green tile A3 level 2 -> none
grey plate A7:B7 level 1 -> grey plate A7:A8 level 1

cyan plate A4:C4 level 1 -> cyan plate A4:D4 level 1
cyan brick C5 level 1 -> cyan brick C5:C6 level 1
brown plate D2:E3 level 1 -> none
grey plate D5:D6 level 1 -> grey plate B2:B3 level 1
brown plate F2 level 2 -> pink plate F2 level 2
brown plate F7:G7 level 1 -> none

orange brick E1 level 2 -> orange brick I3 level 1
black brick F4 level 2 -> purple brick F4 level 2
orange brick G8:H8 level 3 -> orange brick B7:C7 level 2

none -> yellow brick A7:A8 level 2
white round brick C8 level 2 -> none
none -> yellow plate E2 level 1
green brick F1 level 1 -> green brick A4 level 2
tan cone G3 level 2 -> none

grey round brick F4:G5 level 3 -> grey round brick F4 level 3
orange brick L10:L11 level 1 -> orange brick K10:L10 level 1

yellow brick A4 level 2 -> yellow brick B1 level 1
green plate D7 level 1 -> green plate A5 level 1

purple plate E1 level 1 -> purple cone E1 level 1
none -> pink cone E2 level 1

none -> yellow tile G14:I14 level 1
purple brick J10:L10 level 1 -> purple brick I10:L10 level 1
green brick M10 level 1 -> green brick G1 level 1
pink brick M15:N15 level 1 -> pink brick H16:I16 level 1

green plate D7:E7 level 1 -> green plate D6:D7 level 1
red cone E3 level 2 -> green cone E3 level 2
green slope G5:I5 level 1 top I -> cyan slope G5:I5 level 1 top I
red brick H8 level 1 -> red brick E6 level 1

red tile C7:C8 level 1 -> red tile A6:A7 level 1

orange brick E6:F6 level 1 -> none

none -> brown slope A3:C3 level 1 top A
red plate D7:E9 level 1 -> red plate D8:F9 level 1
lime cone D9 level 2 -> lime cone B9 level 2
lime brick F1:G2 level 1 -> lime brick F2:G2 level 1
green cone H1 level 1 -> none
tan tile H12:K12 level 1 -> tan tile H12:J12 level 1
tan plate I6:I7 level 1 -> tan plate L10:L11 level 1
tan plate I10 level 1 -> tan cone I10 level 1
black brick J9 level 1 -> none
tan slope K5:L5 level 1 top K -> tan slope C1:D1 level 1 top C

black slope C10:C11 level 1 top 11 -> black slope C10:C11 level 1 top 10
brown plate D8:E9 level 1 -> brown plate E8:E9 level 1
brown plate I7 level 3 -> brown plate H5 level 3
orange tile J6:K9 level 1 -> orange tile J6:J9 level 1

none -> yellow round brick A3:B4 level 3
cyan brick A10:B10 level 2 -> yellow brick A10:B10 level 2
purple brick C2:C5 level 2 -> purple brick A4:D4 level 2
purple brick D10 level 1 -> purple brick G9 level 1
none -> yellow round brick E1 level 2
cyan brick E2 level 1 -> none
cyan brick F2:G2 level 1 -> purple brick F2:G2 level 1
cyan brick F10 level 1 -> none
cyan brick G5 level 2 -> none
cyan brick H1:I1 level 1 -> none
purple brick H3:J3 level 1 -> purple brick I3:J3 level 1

○ ○ ○ ○ ○

Task statement.
Go through the material above, and wherever a line holds the word "green", copy it.

Expected answer.
green tile A3 level 2 -> none
green brick F1 level 1 -> green brick A4 level 2
green plate D7 level 1 -> green plate A5 level 1
green brick M10 level 1 -> green brick G1 level 1
green plate D7:E7 level 1 -> green plate D6:D7 level 1
red cone E3 level 2 -> green cone E3 level 2
green slope G5:I5 level 1 top I -> cyan slope G5:I5 level 1 top I
green cone H1 level 1 -> none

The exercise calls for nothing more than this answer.